Given entries >>

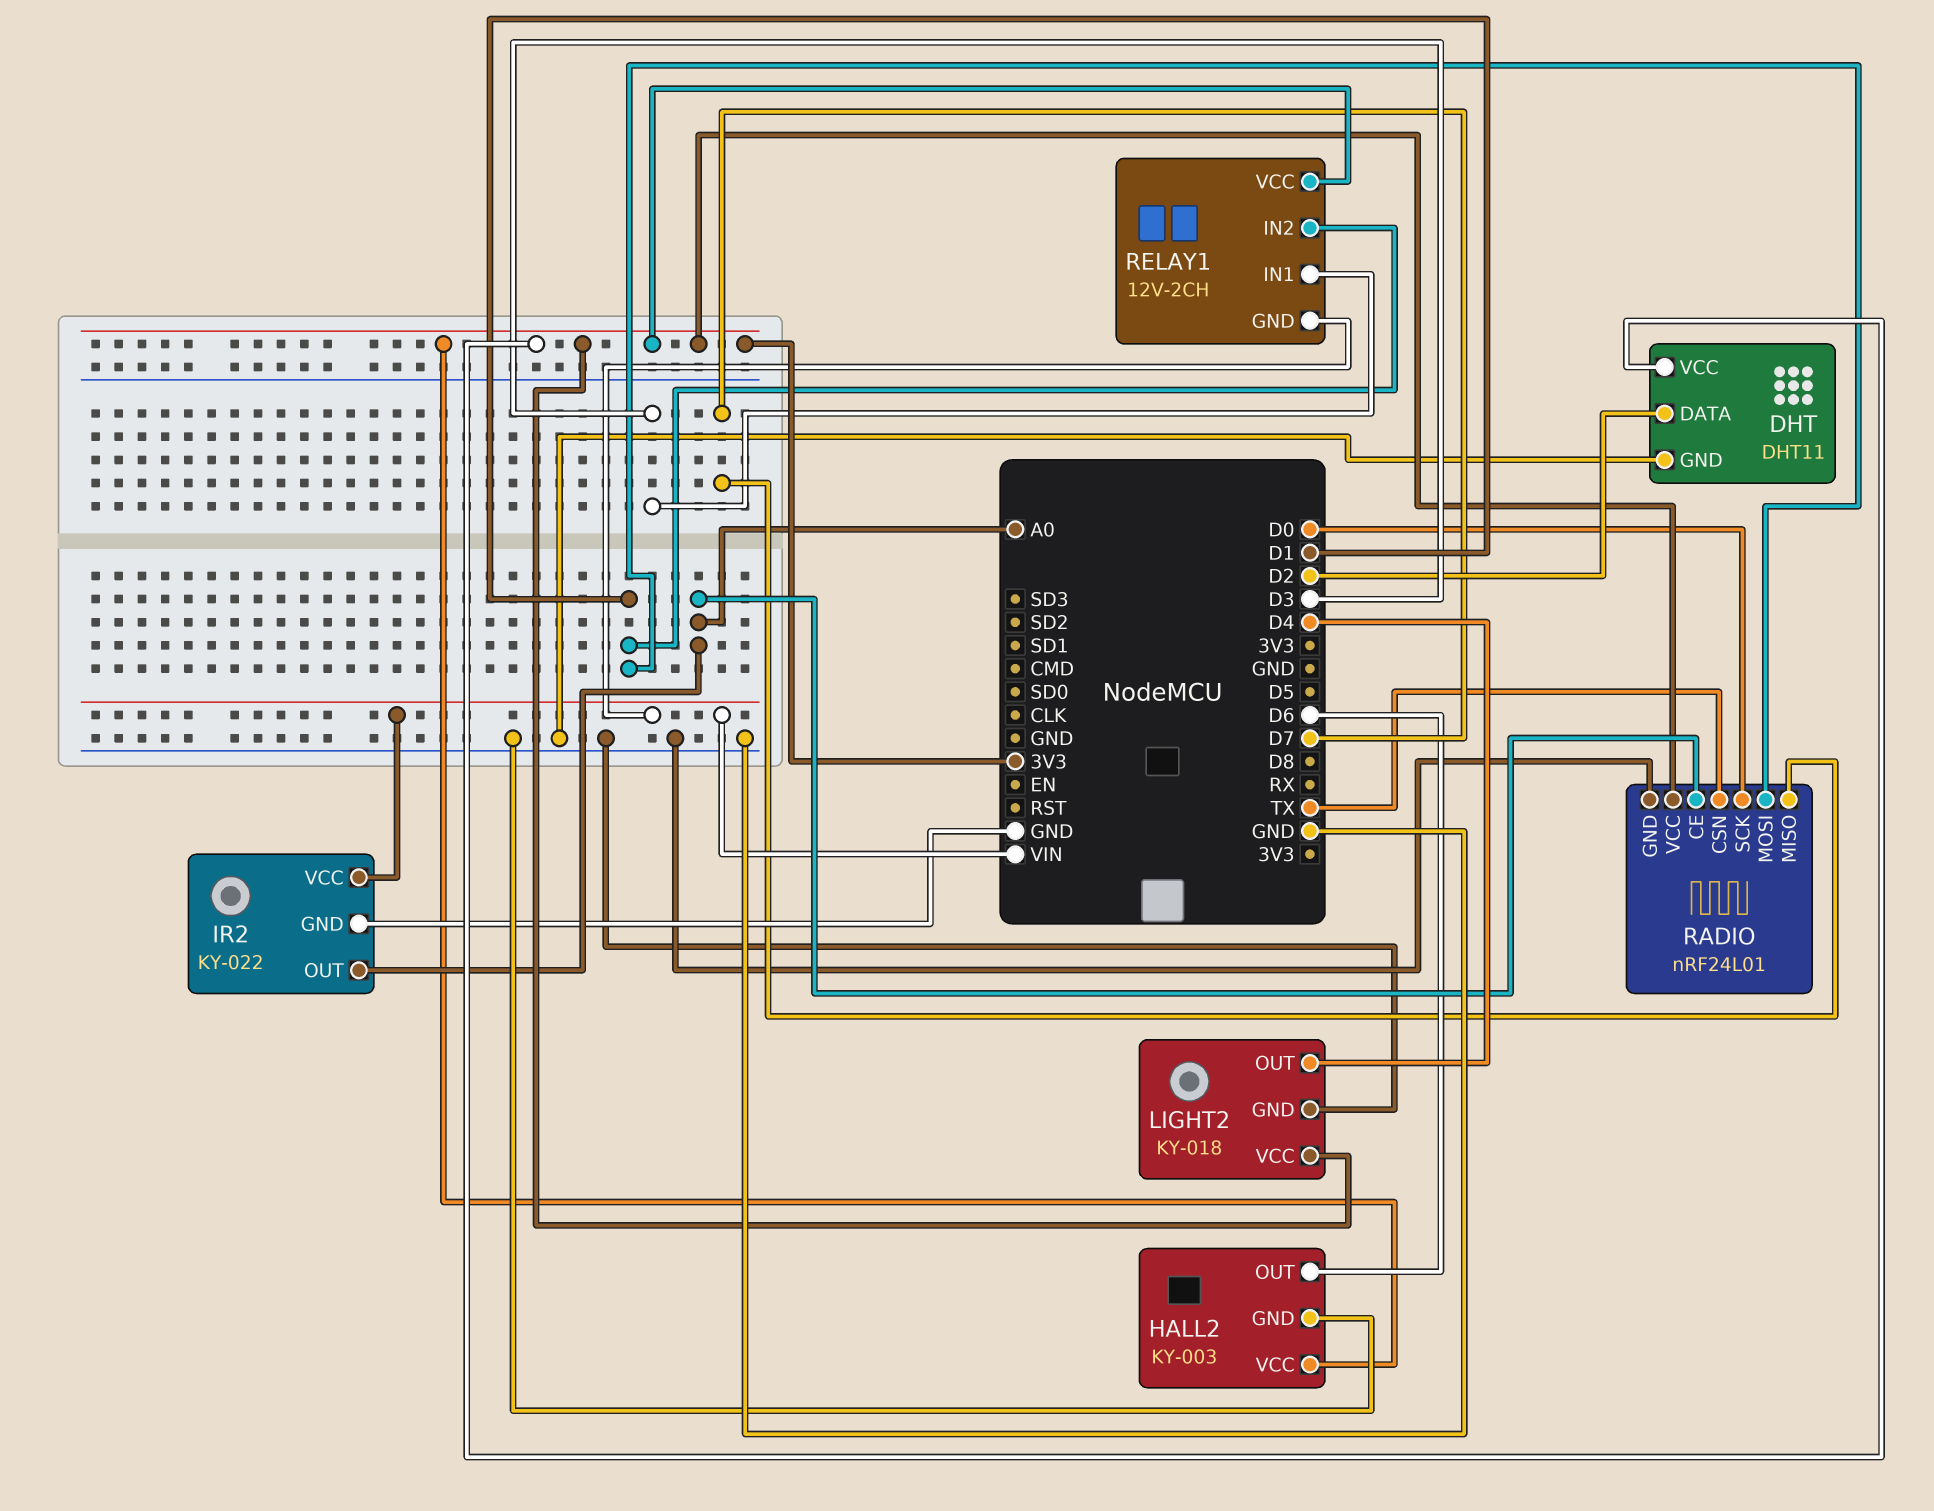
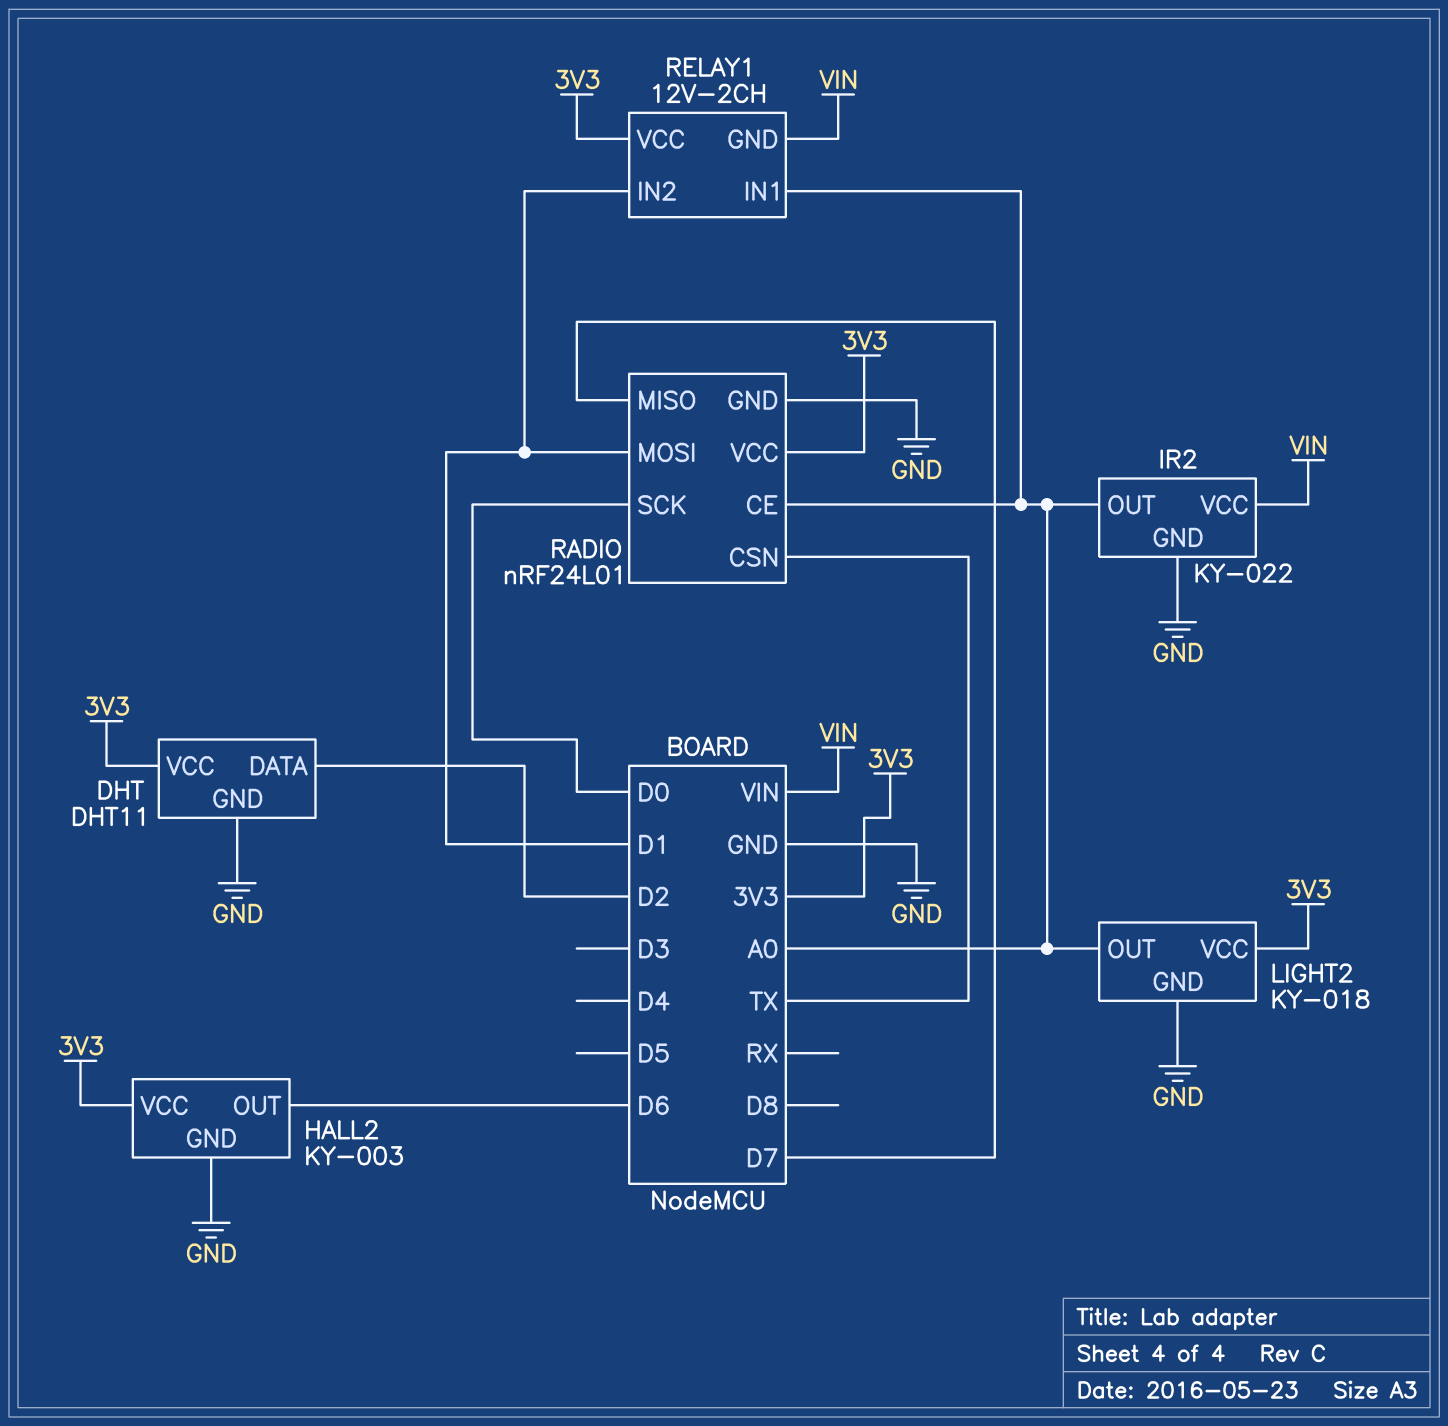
LIGHT2 pin OUT: D4 -> A0
RELAY1 pin IN1: D3 -> A0

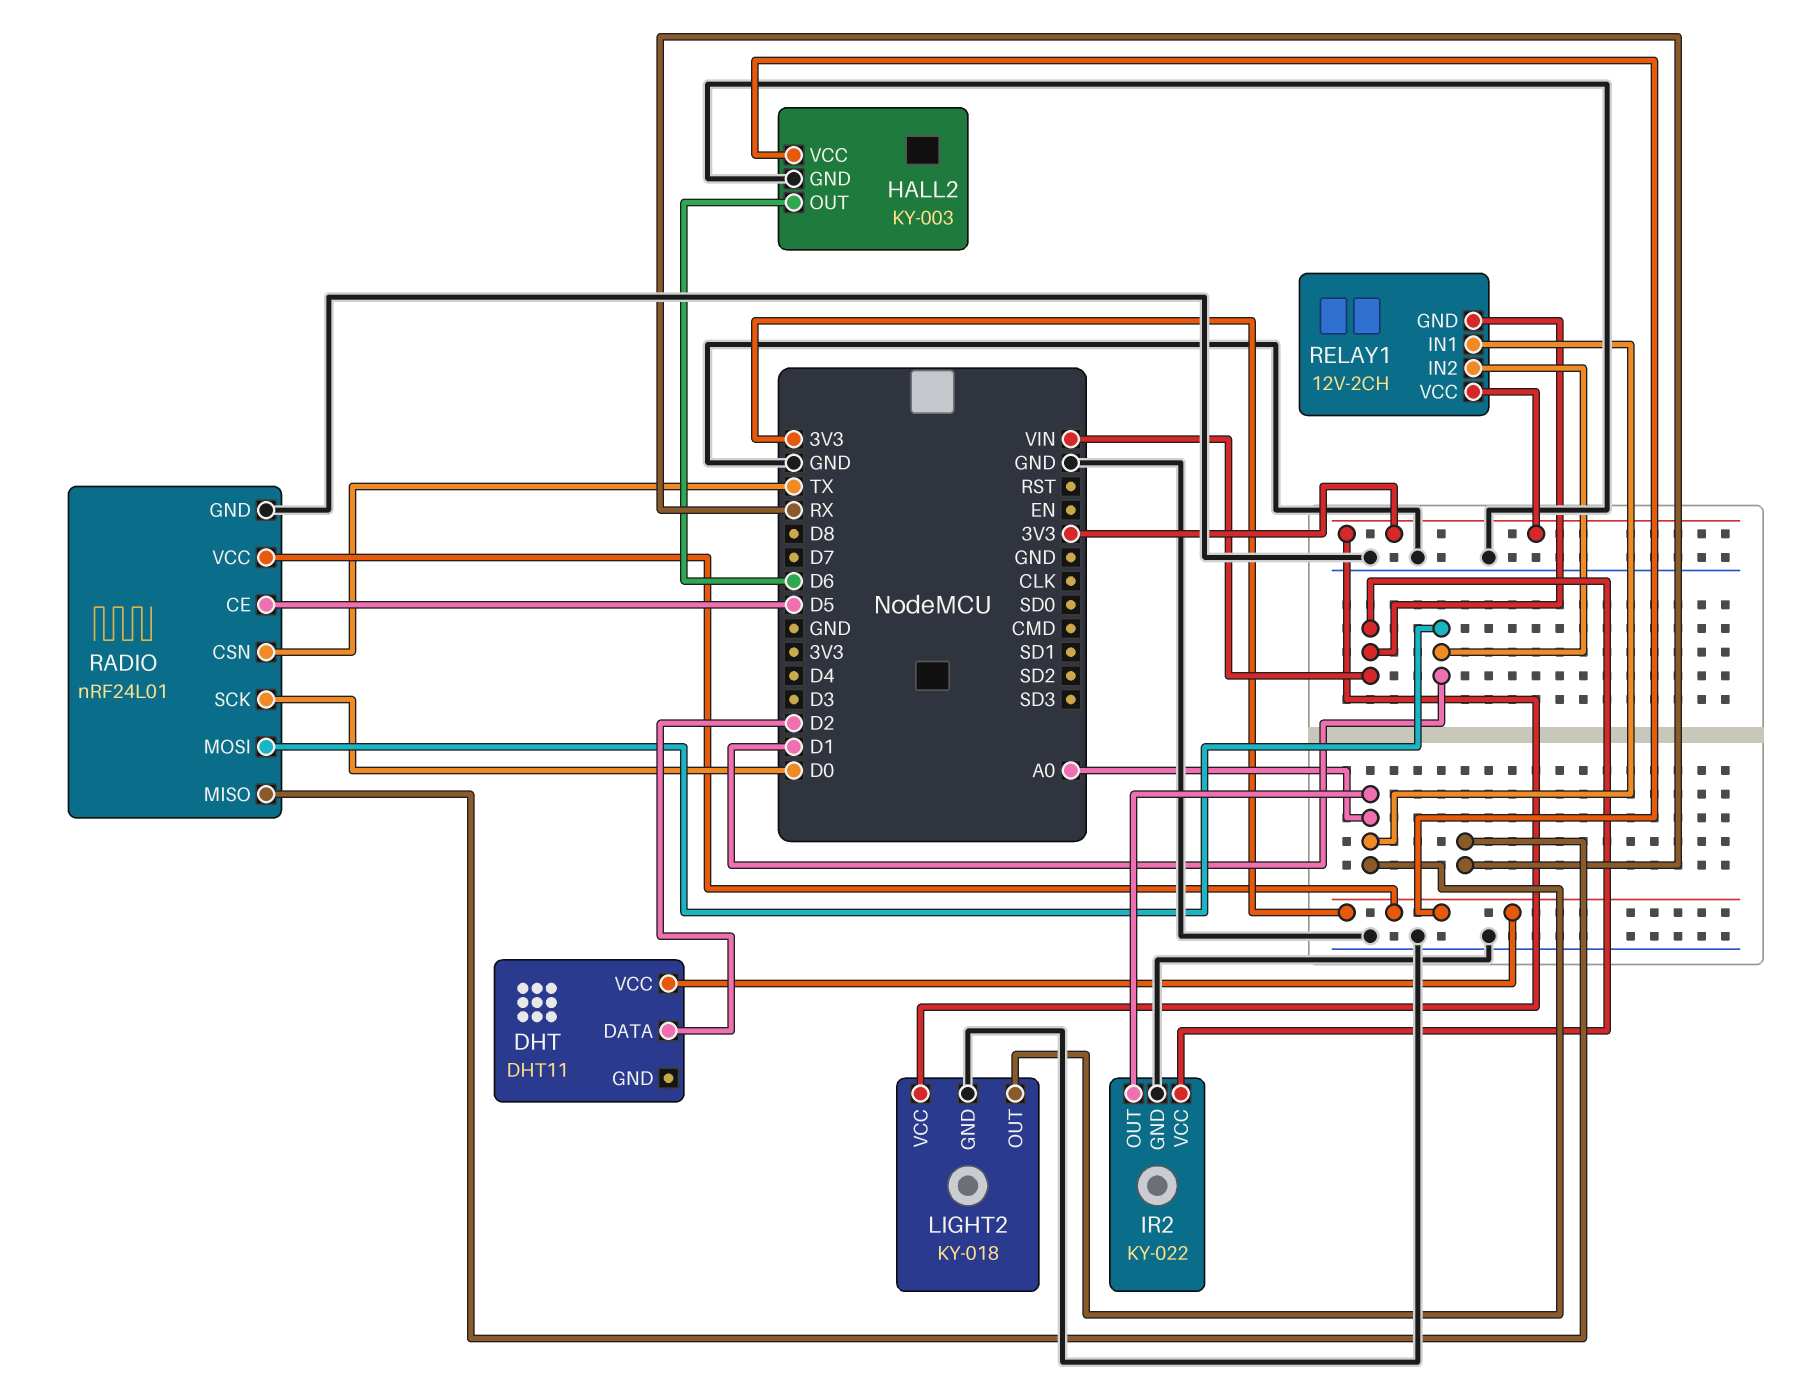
DHT pin GND: GND -> none
RADIO pin CE: A0 -> D5
RADIO pin MISO: D7 -> RX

How to complete this task >> What is needed is every entry above, repeated exactly, with the pictures dropped.

Result below >>
LIGHT2 pin OUT: D4 -> A0
RELAY1 pin IN1: D3 -> A0

DHT pin GND: GND -> none
RADIO pin CE: A0 -> D5
RADIO pin MISO: D7 -> RX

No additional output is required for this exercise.